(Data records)
-------
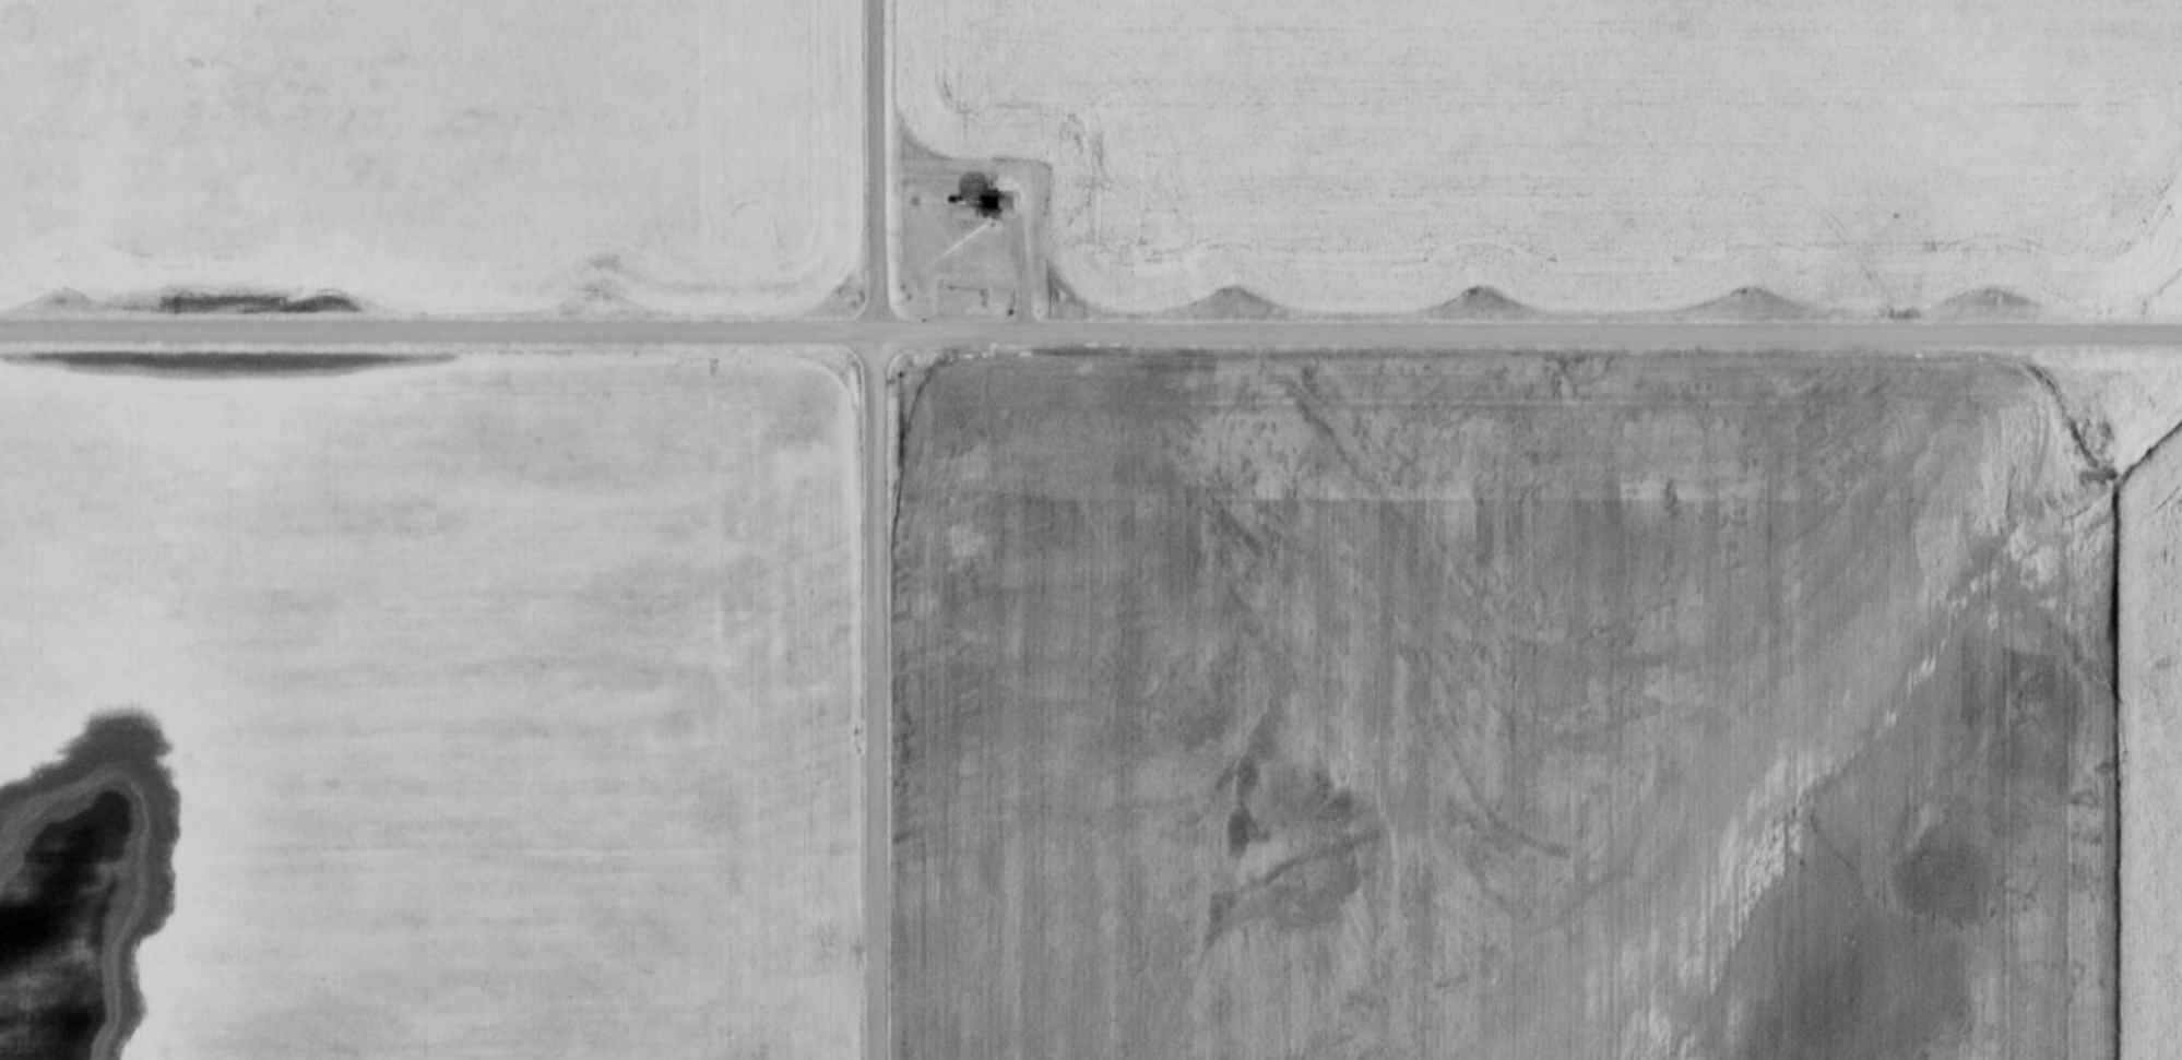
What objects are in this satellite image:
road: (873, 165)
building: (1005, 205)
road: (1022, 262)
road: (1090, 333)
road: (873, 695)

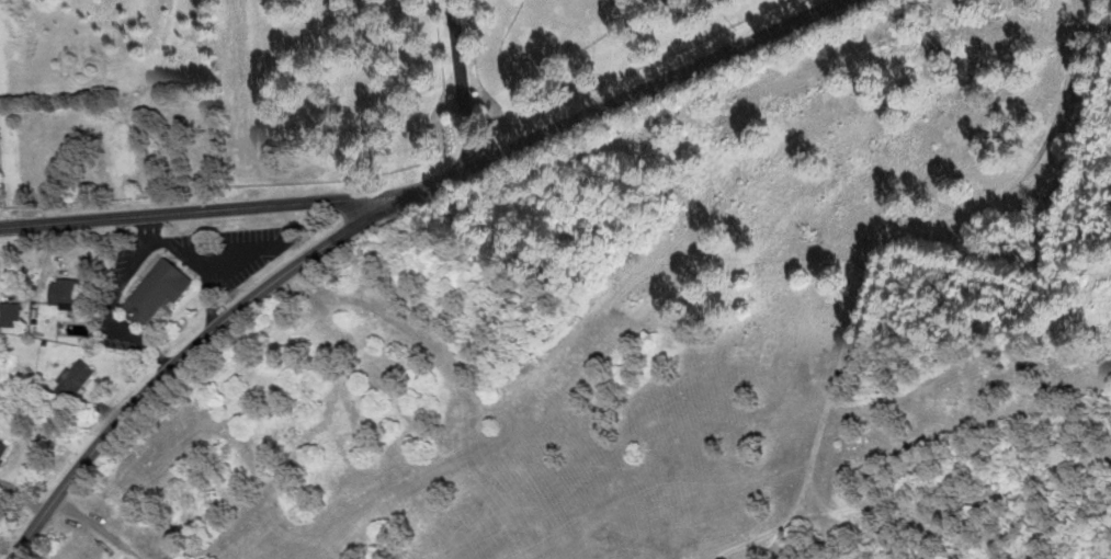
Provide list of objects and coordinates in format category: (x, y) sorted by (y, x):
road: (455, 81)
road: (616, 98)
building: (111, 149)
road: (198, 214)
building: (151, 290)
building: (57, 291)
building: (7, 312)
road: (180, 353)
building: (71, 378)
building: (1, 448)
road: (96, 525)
-------
Exercise goal:
The answer is every line of the data, exactly as written, with the pictures dropped.

Task response:
What objects are in this satellite image:
road: (873, 165)
building: (1005, 205)
road: (1022, 262)
road: (1090, 333)
road: (873, 695)

Provide list of objects and coordinates in format category: (x, y) sorted by (y, x):
road: (455, 81)
road: (616, 98)
building: (111, 149)
road: (198, 214)
building: (151, 290)
building: (57, 291)
building: (7, 312)
road: (180, 353)
building: (71, 378)
building: (1, 448)
road: (96, 525)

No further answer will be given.